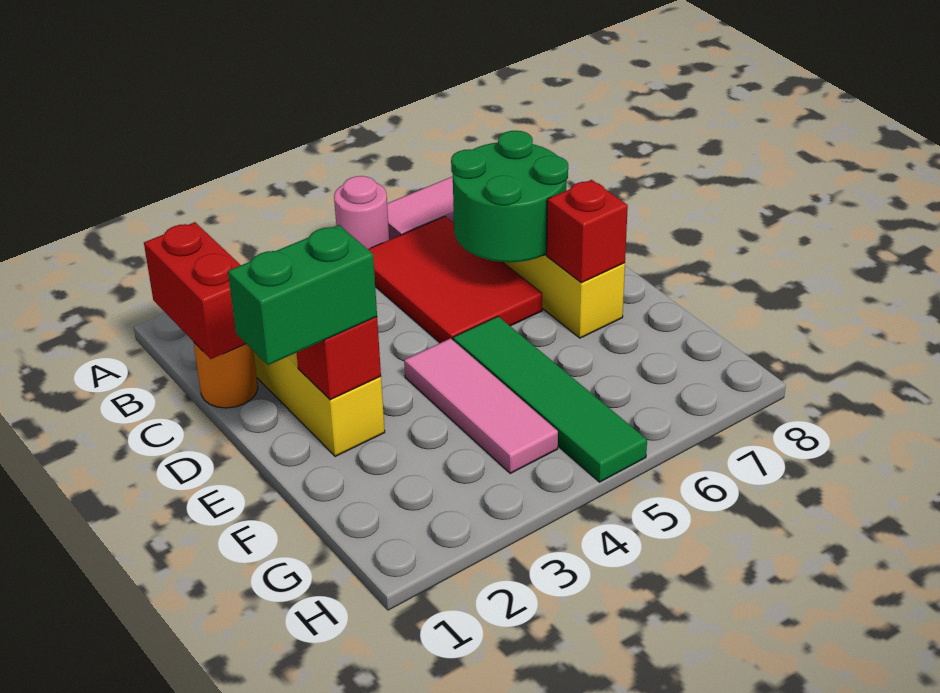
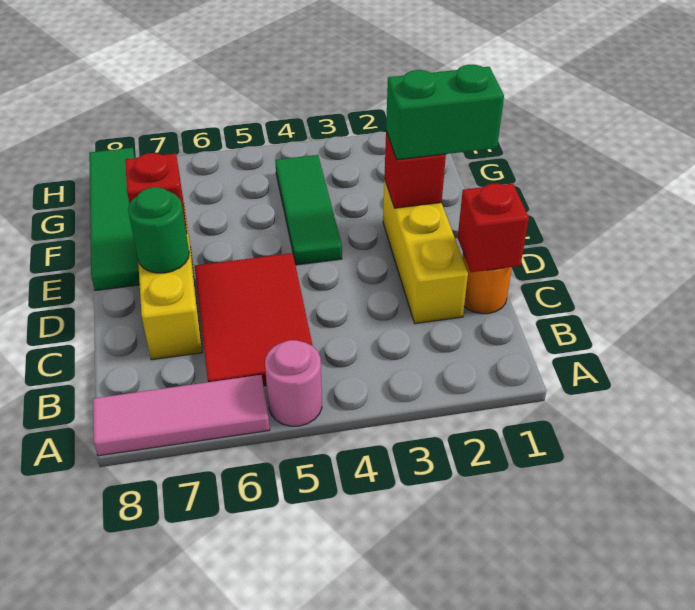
red brick B1:C1 level 2 -> red brick C1 level 2
green round brick C6:D7 level 2 -> green round brick D7 level 2
pink tile E4:G4 level 1 -> green tile E4:G4 level 1
green tile E5:H5 level 1 -> green tile E8:H8 level 1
—————
What you will do » What you return should be all of the material above, exactly, and none of its pictures.

Output »
red brick B1:C1 level 2 -> red brick C1 level 2
green round brick C6:D7 level 2 -> green round brick D7 level 2
pink tile E4:G4 level 1 -> green tile E4:G4 level 1
green tile E5:H5 level 1 -> green tile E8:H8 level 1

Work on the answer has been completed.